> [Coordinate-based object records]
......

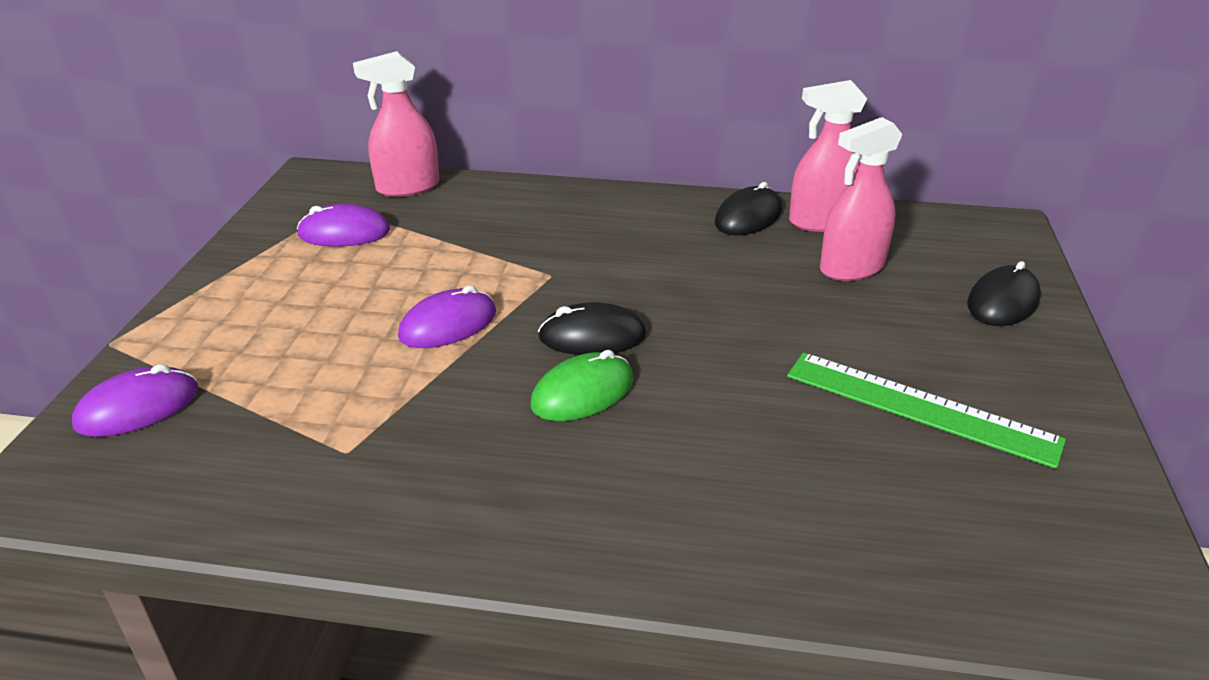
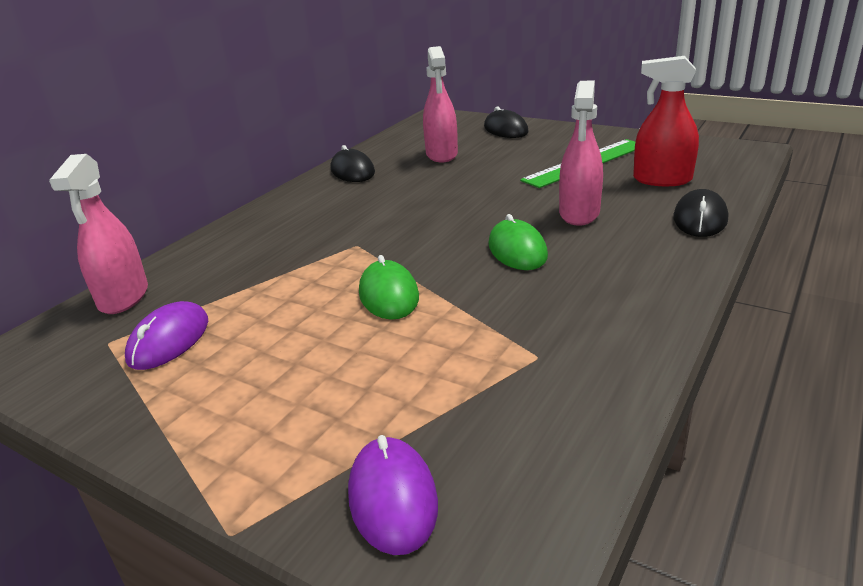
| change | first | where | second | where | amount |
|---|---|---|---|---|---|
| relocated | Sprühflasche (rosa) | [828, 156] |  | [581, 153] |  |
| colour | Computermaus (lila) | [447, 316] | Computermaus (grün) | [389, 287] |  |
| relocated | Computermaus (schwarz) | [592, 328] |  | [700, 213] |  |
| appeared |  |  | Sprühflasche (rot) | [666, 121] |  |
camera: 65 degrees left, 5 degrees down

......

> [Exercise] Your answer should be every entry repeated exactly, minus the pictures.

> [Task answer]
| change | first | where | second | where | amount |
|---|---|---|---|---|---|
| relocated | Sprühflasche (rosa) | [828, 156] |  | [581, 153] |  |
| colour | Computermaus (lila) | [447, 316] | Computermaus (grün) | [389, 287] |  |
| relocated | Computermaus (schwarz) | [592, 328] |  | [700, 213] |  |
| appeared |  |  | Sprühflasche (rot) | [666, 121] |  |
camera: 65 degrees left, 5 degrees down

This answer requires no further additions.